(Beginning of INFORMATION SUPPLIED)
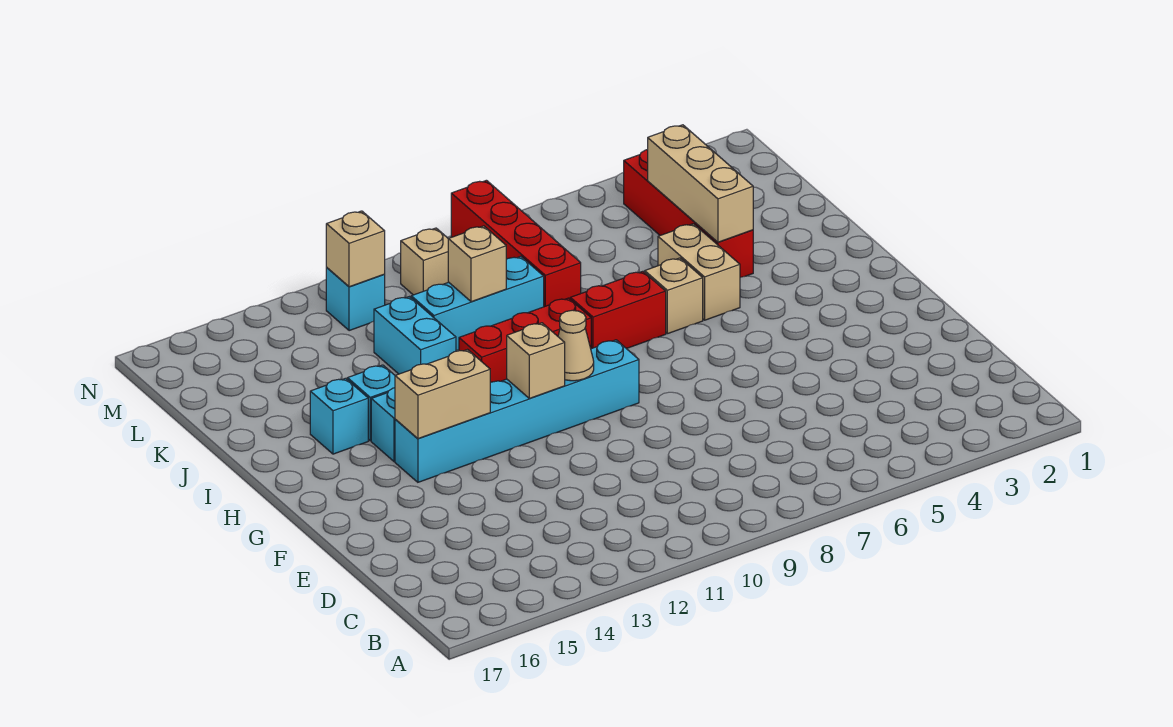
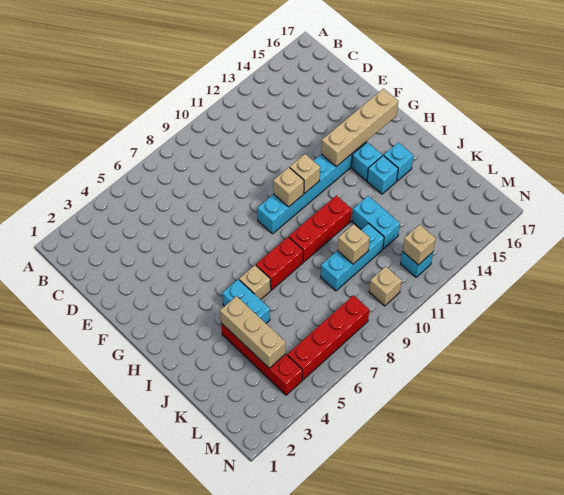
tan cone G10 level 2 -> tan brick G10 level 2
tan brick G13:G14 level 2 -> tan brick G13:G16 level 2
tan brick I5:J5 level 1 -> cyan brick I5:J5 level 1
red brick K8:N8 level 1 -> red brick M5:M8 level 1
(End of INFORMATION SUPPLIED)
### [TASK BRIEF]
Write out exactly the lines from the line containing "tan brick I5:J5" to the end of the listing above, both included, and nothing else.

### [OUTPUT FOR THIS EXERCISE]
tan brick I5:J5 level 1 -> cyan brick I5:J5 level 1
red brick K8:N8 level 1 -> red brick M5:M8 level 1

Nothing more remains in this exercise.